Pull out every line of the records that contains the string "kern", and treat uppercase and lowercase letters as different.

╔══

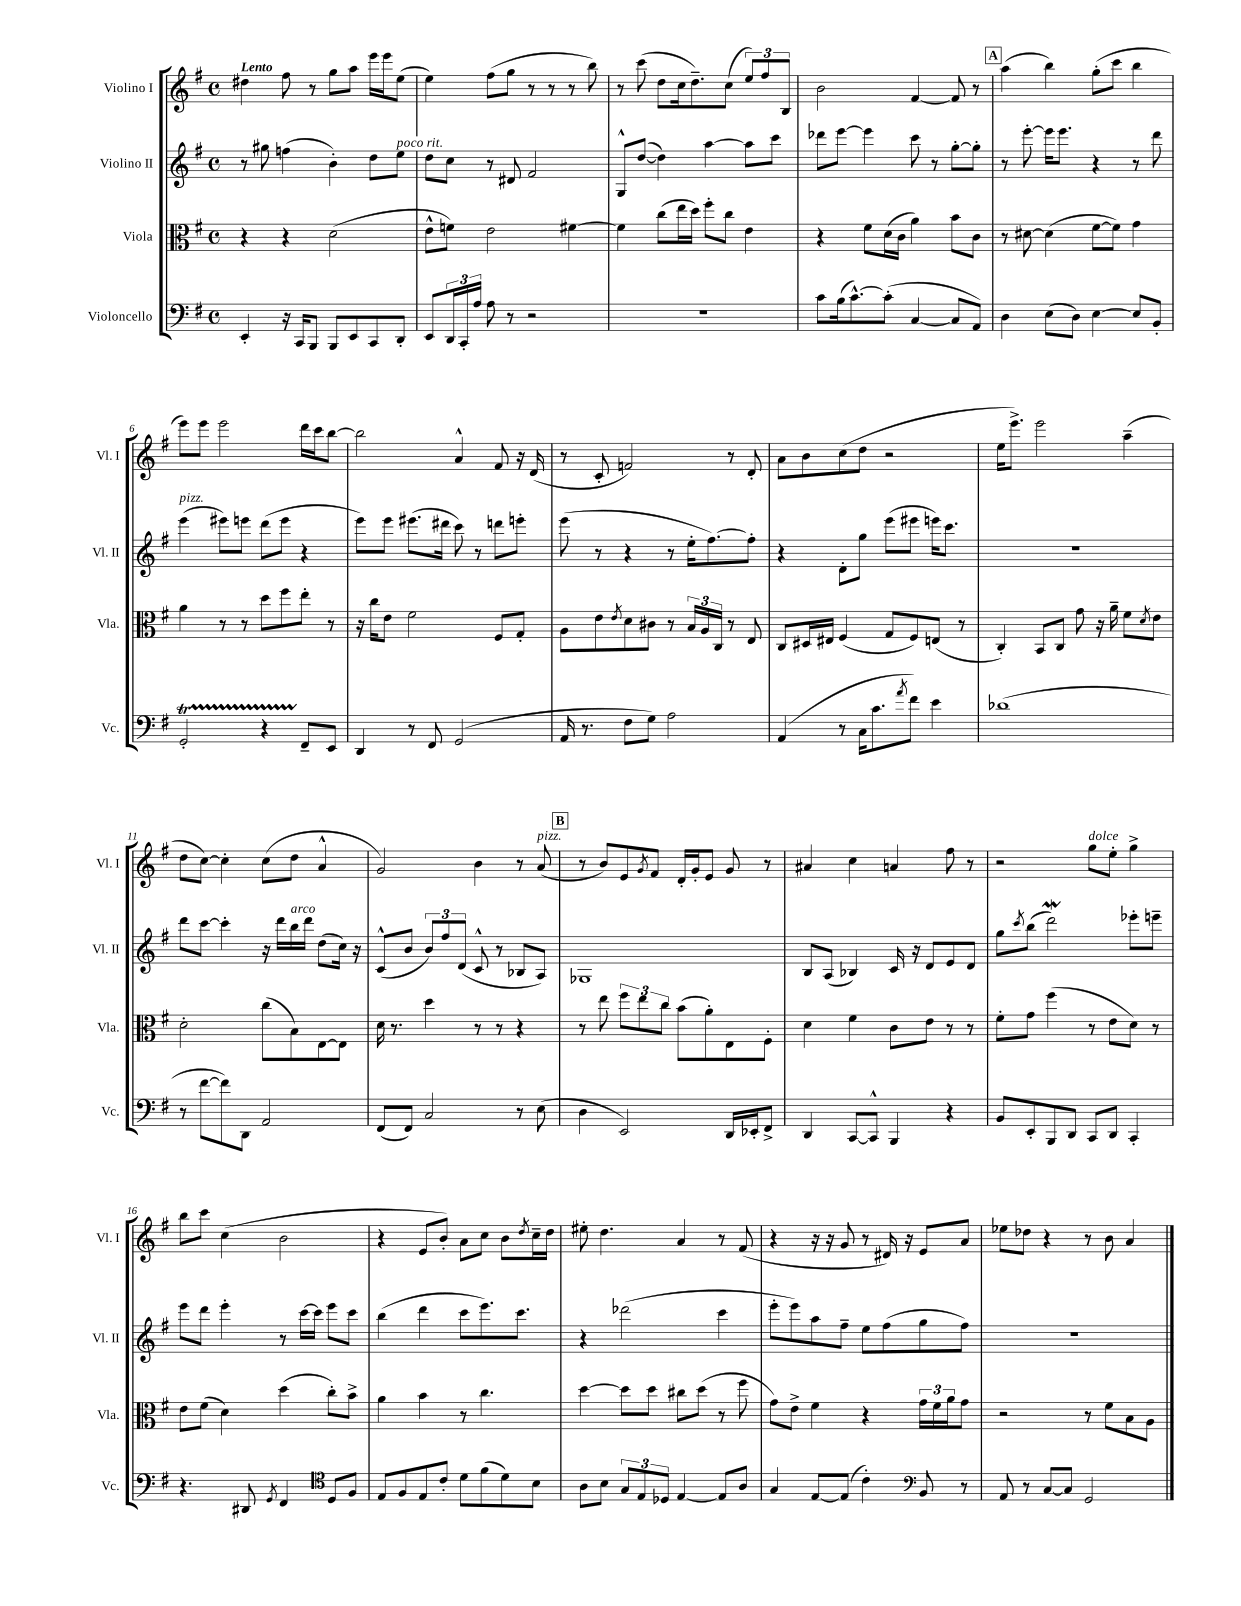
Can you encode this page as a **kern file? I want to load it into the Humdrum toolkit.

**kern	**kern	**kern	**kern
*staff4	*staff3	*staff2	*staff1
*clefF4	*clefC3	*clefG2	*clefG2
*k[f#]	*k[f#]	*k[f#]	*k[f#]
*M4/4	*M4/4	*M4/4	*M4/4
*met(c)	*met(c)	*met(c)	*met(c)
4EE'	4r	8r	4dd#
.	.	8gg#	.
16r	4r	(4ff	8ff#
16CC	.	.	.
8BBB	.	.	8r
8BBB	(2d	4b')	8gg
8EE	.	.	8aa
8CC	.	8dd	16eee
.	.	.	16eee
8DD'	.	8ee	(8ee
=	=	=	=
8EE	8e^^	8dd	4ee)
24DD	8f)	8cc	.
24CC'	.	.	.
24A	.	.	.
8A	2e	8r	(8ff#
8r	.	8d#	8gg
2r	.	2f#	8r
.	.	.	8r
.	[4f#	.	8r
.	.	.	8bb)
=	=	=	=
1r	4f#]	8G^^	8r
.	.	([8dd	(8ccc
.	(8cc	4dd])	8dd
.	16ee	.	16cc
.	16dd)	.	8.dd~)
.	8ff#'	[4aa	.
.	8cc	.	(8cc
.	4e	8aa]	12ee)
.	.	.	12ff#
.	.	8ccc	.
.	.	.	12B
=	=	=	=
8c	4r	8ddd-	2b
(16B	.	[8eee	.
[8.c^^)	.	.	.
.	8f#	4eee]	.
(8c']	(16d	.	.
.	16c	.	.
[4C	4a)	8ccc	[4f#
.	.	8r	.
8C]	8b	[8gg'	8f#]
8AA)	8c	8gg']	8r
=	=	=	=
4D	8r	8r	(4aa
.	[8d#	[8eee'	.
(8E	(4d#]	16eee]	4bb)
.	.	8.eee	.
8D)	.	.	.
[4E	[8f#	4r	(8gg'
.	8f#])	.	8ccc
8E]	4g	8r	4bb
8BB'	.	8ddd	.
=	=	=	=
2GG'	4a	(4eee	8eee)
.	.	.	8eee
.	8r	8eee#)	2eee
.	8r	8eee	.
4r	8dd	(8ddd	.
.	8ff#	8eee	.
8FF#~	8ee'	4r	16ddd
.	.	.	16ccc
8EE	8r	.	[8bb
=	=	=	=
4DD	16r	8eee)	2bb]
.	16cc	.	.
.	8e	8eee	.
8r	2f#	(8.eee#	.
8FF#	.	.	.
.	.	16ddd#	.
(2GG	.	8ccc)	4a^^
.	.	8r	.
.	8F#	8ddd	8f#
.	8G'	8eee'	16r
.	.	.	(16d
=	=	=	=
16AA	8A	(8eee	8r
8.r	.	.	.
.	8e	8r	8c'
.	8qe	.	.
8F#	8d	4r	2f)
8G)	8c#	.	.
2A	8r	8r	.
.	24B	16ee'	.
.	24A	.	.
.	.	[8.ff#)	.
.	24C	.	.
.	8r	.	8r
.	8E	8ff#']	8d'
=	=	=	=
(4AA	8C	4r	8a
.	16D#	.	8b
.	16E#	.	.
8r	(4F#	8d'	(8cc
16C	.	8gg	8dd
8.c	.	.	.
.	8G	(8eee	2r
8qa	.	.	.
8f#)	8F#)	8eee#	.
4e	(8E	16eee)	.
.	.	8.ccc	.
.	8r	.	.
=	=	=	=
(1d-	4C')	1r	16ee
.	.	.	8.eee^)
.	8BB	.	2eee
.	8C	.	.
.	8g	.	.
.	16r	.	.
.	16a~	.	.
.	8f#	.	(4aa~
.	8qd	.	.
.	8e	.	.
=	=	=	=
8r	2d'	8ddd	8dd
[8f#	.	[8ccc	[8cc)
8f#])	.	4ccc']	4cc']
8DD	.	.	.
2AA	(8cc	16r	(8cc
.	.	16ddd	.
.	8B)	16bb	8dd
.	.	16ddd	.
.	[8E	(8dd	4a^^
.	8E]	16cc)	.
.	.	16r	.
=	=	=	=
(8FF#	16d	(8c^^	2g)
.	8.r	.	.
8FF#)	.	8b	.
2C	4dd	12b)	.
.	.	12ff#	.
.	.	(12d	.
.	8r	8c^^	4b
.	8r	8r	.
8r	4r	8B-	8r
(8E	.	8A)	(8a
=	=	=	=
4D	8r	1G-	8r
.	8ee	.	8b)
2EE)	12ff#	.	8e
.	12ee	.	.
.	.	.	8qg
.	.	.	8f#
.	12cc	.	.
.	(8b	.	16d'
.	.	.	16g'
.	8a')	.	8e
16DD	8E	.	8g
16EE-'	.	.	.
8FF#^	8F#'	.	8r
=	=	=	=
4DD	4d	8B	4a#
.	.	(8A	.
[8CC	4f#	4B-)	4cc
8CC^^]	.	.	.
4BBB	8c	16c	4a
.	.	16r	.
.	8e	8d	.
4r	8r	8e	8ff#
.	8r	8d	8r
=	=	=	=
8BB	8f#'	8gg	2r
.	.	8qccc	.
8EE'	8g	(8bb	.
8BBB	(4ff#	2ddd)	.
8DD	.	.	.
8CC	8r	.	8gg
8DD	8e	.	8ee'
4CC'	8d)	8eee-'	4gg^
.	8r	8eee~	.
=	=	=	=
4.r	8e	8eee	8bb
.	(8f#	8ddd	8ccc
.	4d)	4eee'	(4cc
8DD#	.	.	.
8qGG	.	.	.
4FF#	(4dd	8r	2b
.	.	[16ccc	.
.	.	16ccc]	.
*clefC4	*	*	*
8D	8cc')	8eee	.
8F#	8b^	8ccc	.
=	=	=	=
8E	4a	(4bb	4r
8F#	.	.	.
8E	4b	4ddd	8e
8c'	.	.	8b')
8d	8r	8ccc	8a
(8f#	4.cc	8.eee)	8cc
8d)	.	.	8b
.	.	8.ccc	.
.	.	.	8qdd
8B	.	.	16cc~
.	.	.	16dd
=	=	=	=
8A	[4dd	4r	8ee#'
8B	.	.	4.dd
12G	8dd]	(2ddd-	.
12E	.	.	.
.	8dd	.	.
12D-	.	.	.
[4E	8cc#	.	4a
.	(8dd	.	.
8E]	8r	4ccc	8r
8A	8ff#	.	(8f#
=	=	=	=
4G	8g)	8eee'	4r
.	8e^	8eee)	.
[8E	4f#	8aa	16r
.	.	.	16r
(8E]	.	8ff#~	8g
4c')	4r	8ee	8r
.	.	(8ff#	16d#)
.	.	.	16r
*clefF4	*	*	*
8BB	24g	8gg	8e
.	24f#	.	.
.	24a	.	.
8r	8g	8ff#)	8a
=	=	=	=
8AA	2r	1r	8ee-
8r	.	.	8dd-
[8C	.	.	4r
8C]	.	.	.
2GG	8r	.	8r
.	8f#	.	8b
.	8B	.	4a
.	8A	.	.
==	==	==	==
*-	*-	*-	*-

╚══

Output below:
Can you encode this page as a **kern file? I want to load it into the Humdrum toolkit.
**kern	**kern	**kern	**kern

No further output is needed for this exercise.